* _Task brief_:
The lines from the start of the listing through the line containing "yellow apple: 7 -> 9" should be printed exactly, and no other lines should be printed.
─── Records for this task ───
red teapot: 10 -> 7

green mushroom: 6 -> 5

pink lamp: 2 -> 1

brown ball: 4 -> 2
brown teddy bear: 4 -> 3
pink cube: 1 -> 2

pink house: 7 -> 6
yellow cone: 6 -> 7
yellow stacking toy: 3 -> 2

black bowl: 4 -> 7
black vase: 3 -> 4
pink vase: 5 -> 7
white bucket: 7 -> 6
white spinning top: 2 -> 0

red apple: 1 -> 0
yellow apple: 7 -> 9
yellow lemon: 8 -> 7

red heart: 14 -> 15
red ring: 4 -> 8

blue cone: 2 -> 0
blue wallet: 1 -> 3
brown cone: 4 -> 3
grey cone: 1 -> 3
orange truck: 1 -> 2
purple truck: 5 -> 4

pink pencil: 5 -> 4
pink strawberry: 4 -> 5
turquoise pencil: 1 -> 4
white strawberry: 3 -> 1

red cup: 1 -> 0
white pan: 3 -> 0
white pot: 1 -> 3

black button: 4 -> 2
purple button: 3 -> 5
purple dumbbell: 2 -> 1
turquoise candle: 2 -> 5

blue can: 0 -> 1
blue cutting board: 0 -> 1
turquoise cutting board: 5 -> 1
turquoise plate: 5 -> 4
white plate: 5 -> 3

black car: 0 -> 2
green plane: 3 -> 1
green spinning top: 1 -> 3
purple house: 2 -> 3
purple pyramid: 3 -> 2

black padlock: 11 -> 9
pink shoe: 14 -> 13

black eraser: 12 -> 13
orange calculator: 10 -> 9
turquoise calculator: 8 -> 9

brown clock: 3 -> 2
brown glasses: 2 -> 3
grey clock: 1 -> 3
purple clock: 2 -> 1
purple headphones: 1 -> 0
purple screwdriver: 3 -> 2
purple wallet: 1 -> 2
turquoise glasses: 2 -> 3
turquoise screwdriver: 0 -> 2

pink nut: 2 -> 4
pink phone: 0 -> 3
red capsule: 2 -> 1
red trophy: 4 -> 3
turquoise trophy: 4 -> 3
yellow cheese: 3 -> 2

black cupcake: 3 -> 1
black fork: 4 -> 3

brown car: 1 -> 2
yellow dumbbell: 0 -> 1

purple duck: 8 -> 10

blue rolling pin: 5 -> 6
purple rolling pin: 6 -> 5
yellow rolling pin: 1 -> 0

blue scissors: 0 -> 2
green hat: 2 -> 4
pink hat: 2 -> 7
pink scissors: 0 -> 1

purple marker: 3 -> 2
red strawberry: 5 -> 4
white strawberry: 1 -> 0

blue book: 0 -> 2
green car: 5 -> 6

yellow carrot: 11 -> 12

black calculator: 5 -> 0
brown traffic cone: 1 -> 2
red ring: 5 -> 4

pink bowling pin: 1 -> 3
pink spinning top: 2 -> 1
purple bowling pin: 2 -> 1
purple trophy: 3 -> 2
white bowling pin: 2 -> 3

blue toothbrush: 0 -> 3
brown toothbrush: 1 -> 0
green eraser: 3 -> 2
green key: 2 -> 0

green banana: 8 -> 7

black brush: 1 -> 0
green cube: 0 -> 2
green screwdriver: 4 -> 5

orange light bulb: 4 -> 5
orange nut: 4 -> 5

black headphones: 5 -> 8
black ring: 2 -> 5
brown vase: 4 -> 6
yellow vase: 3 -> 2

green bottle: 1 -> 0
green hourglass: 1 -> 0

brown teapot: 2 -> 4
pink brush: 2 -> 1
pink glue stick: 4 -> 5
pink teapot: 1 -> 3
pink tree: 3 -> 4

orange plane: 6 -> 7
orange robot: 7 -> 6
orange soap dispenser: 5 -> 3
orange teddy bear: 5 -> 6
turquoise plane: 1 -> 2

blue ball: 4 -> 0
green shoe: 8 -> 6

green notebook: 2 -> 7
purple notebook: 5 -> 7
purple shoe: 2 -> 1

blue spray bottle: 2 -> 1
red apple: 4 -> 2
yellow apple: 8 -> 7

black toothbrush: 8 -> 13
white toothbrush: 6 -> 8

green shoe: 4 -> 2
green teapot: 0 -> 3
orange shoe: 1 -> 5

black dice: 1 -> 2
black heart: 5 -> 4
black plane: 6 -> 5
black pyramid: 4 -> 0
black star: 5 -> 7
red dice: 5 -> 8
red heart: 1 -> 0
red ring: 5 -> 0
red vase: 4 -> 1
───
* _Solution_:
red teapot: 10 -> 7

green mushroom: 6 -> 5

pink lamp: 2 -> 1

brown ball: 4 -> 2
brown teddy bear: 4 -> 3
pink cube: 1 -> 2

pink house: 7 -> 6
yellow cone: 6 -> 7
yellow stacking toy: 3 -> 2

black bowl: 4 -> 7
black vase: 3 -> 4
pink vase: 5 -> 7
white bucket: 7 -> 6
white spinning top: 2 -> 0

red apple: 1 -> 0
yellow apple: 7 -> 9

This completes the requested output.